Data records
==========
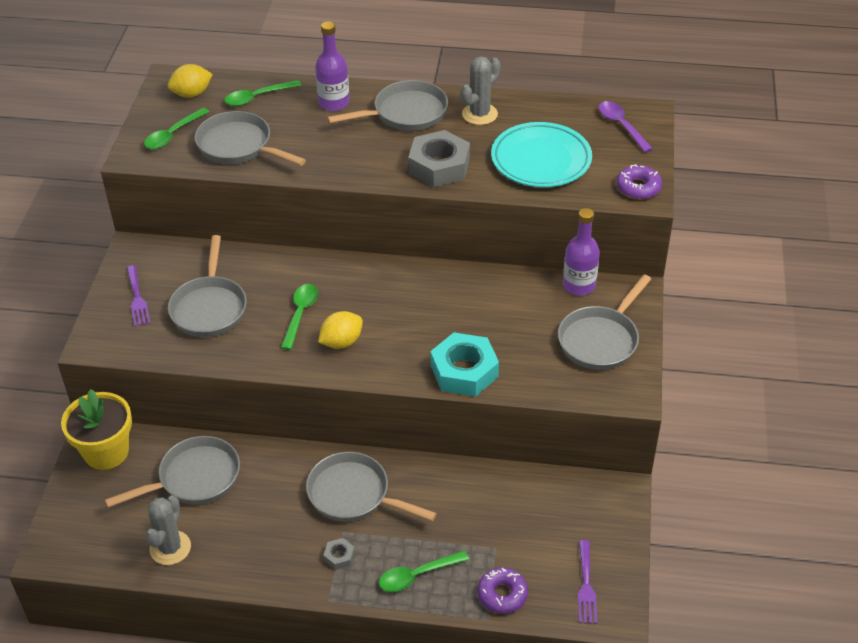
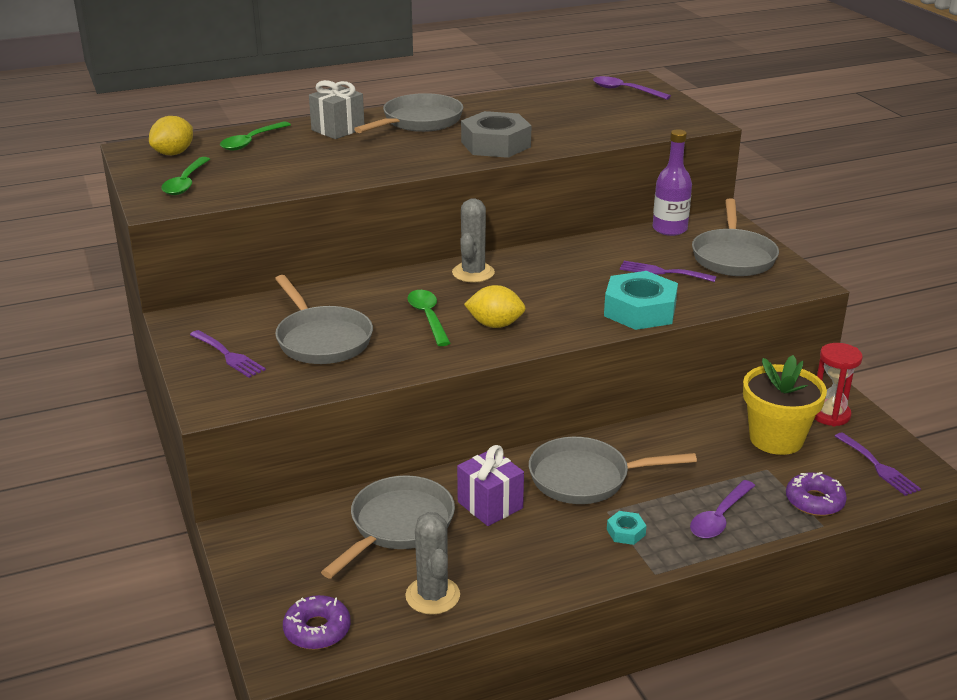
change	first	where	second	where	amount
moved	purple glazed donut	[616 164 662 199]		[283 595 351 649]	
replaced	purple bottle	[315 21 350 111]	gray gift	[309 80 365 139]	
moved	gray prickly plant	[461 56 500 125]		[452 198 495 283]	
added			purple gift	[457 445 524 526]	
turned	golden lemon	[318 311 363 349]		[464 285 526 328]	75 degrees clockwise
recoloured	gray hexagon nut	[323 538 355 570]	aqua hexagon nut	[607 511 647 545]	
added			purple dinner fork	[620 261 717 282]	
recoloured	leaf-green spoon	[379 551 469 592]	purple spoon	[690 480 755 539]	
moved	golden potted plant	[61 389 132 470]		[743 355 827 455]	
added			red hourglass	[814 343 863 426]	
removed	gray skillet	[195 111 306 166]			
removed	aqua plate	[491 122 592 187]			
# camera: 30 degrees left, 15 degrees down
==========
**Task to complete**
What you return must match the entries above exactly, apart from the pictures, which are left out.

**Output**
change	first	where	second	where	amount
moved	purple glazed donut	[616 164 662 199]		[283 595 351 649]	
replaced	purple bottle	[315 21 350 111]	gray gift	[309 80 365 139]	
moved	gray prickly plant	[461 56 500 125]		[452 198 495 283]	
added			purple gift	[457 445 524 526]	
turned	golden lemon	[318 311 363 349]		[464 285 526 328]	75 degrees clockwise
recoloured	gray hexagon nut	[323 538 355 570]	aqua hexagon nut	[607 511 647 545]	
added			purple dinner fork	[620 261 717 282]	
recoloured	leaf-green spoon	[379 551 469 592]	purple spoon	[690 480 755 539]	
moved	golden potted plant	[61 389 132 470]		[743 355 827 455]	
added			red hourglass	[814 343 863 426]	
removed	gray skillet	[195 111 306 166]			
removed	aqua plate	[491 122 592 187]			
# camera: 30 degrees left, 15 degrees down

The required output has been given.